WORK TO COMPLETE: Each line from the one holding "Chart: [561,253,608,300] ->" through the end of the records should be returned exactly, while pictures are skipped.

DATA:
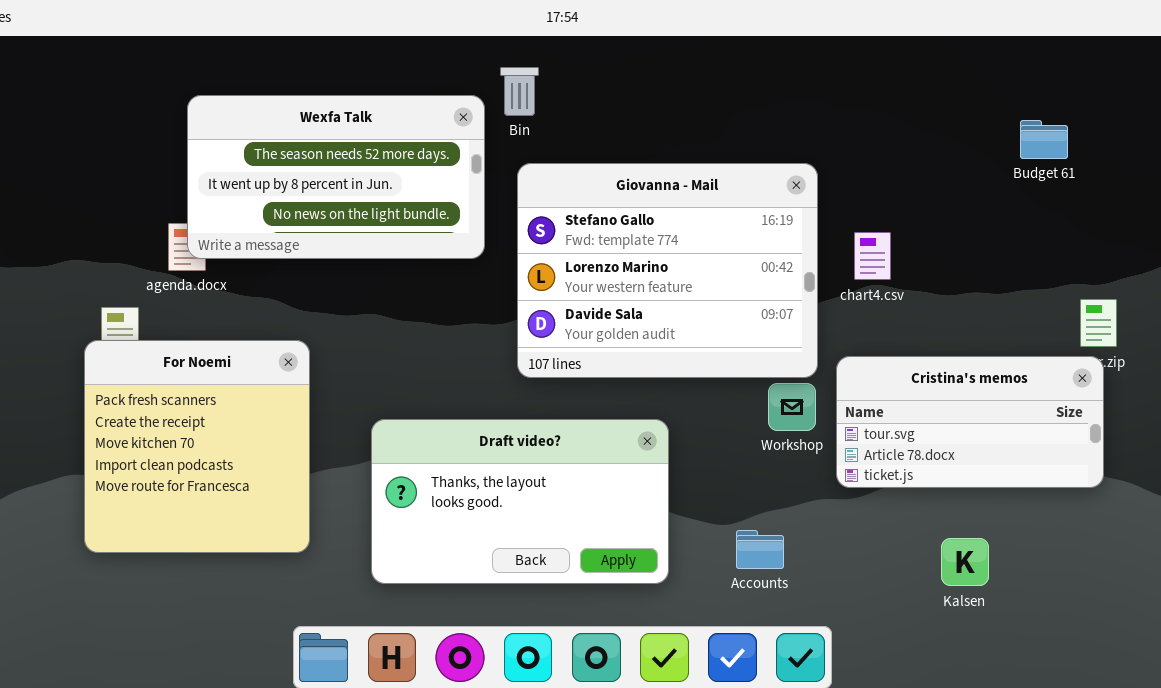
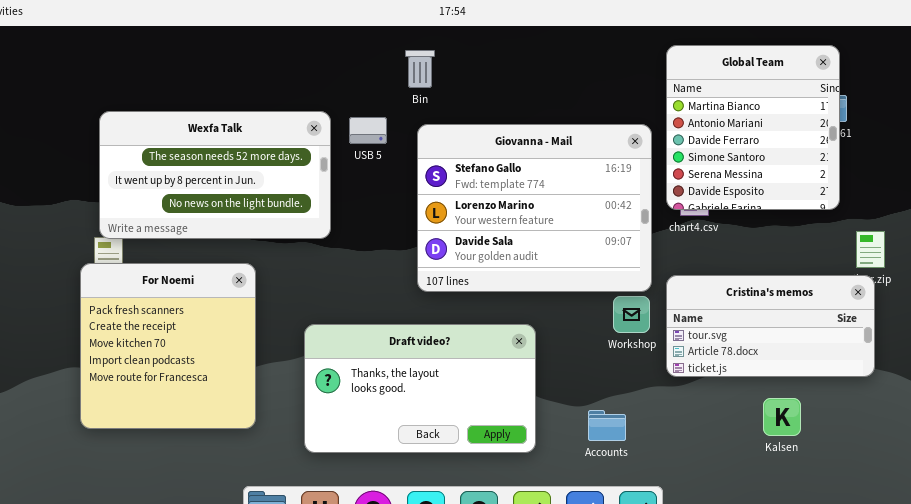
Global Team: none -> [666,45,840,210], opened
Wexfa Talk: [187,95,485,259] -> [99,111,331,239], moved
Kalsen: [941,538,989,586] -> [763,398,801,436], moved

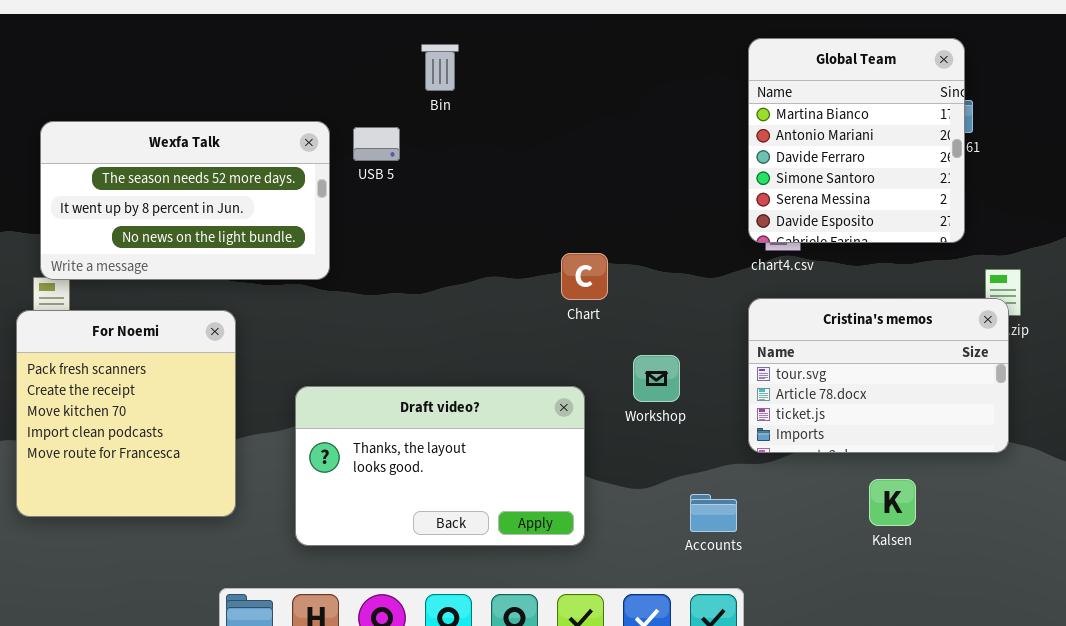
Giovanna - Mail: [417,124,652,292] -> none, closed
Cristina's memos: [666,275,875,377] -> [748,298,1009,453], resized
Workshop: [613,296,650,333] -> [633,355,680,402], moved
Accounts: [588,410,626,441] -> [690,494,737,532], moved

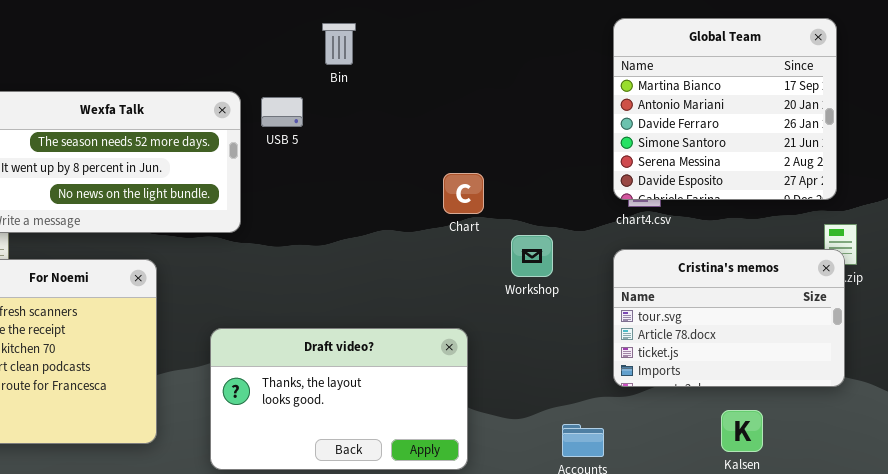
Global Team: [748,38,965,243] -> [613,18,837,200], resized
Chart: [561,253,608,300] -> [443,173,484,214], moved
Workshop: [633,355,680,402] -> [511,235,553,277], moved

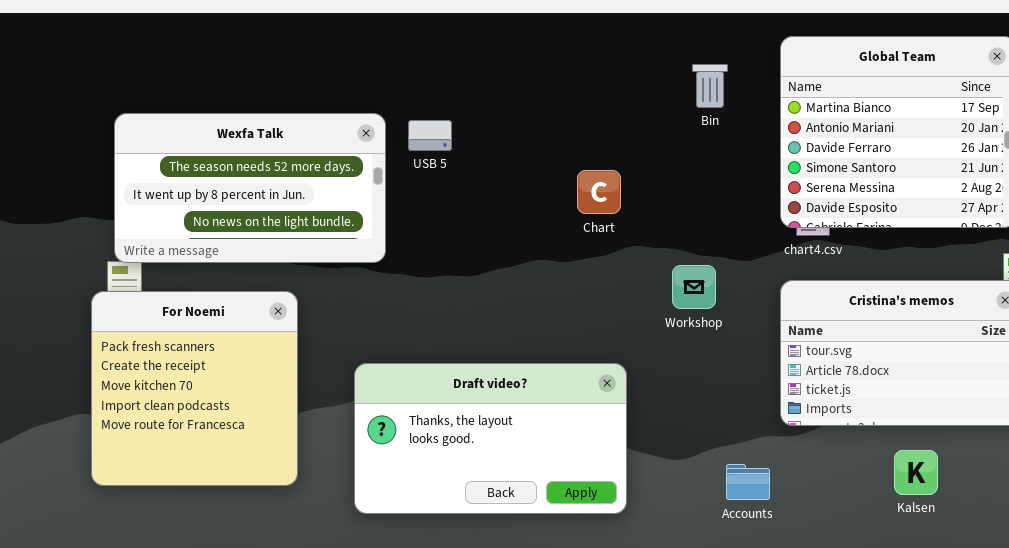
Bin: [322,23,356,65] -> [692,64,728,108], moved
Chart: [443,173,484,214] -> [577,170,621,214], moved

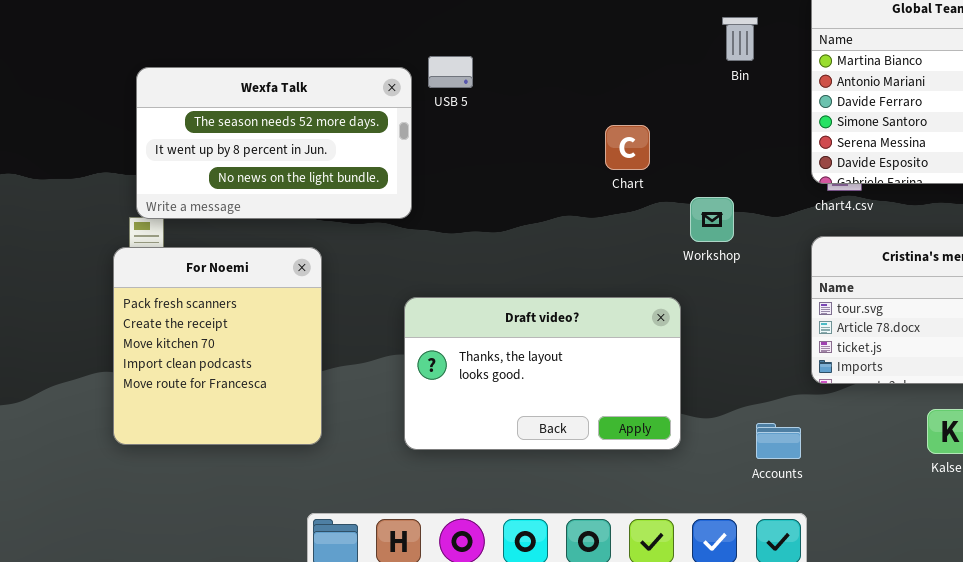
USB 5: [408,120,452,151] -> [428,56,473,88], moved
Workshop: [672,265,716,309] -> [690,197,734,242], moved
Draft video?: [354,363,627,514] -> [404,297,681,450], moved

SOLUTION:
Chart: [561,253,608,300] -> [443,173,484,214], moved
Workshop: [633,355,680,402] -> [511,235,553,277], moved

Bin: [322,23,356,65] -> [692,64,728,108], moved
Chart: [443,173,484,214] -> [577,170,621,214], moved

USB 5: [408,120,452,151] -> [428,56,473,88], moved
Workshop: [672,265,716,309] -> [690,197,734,242], moved
Draft video?: [354,363,627,514] -> [404,297,681,450], moved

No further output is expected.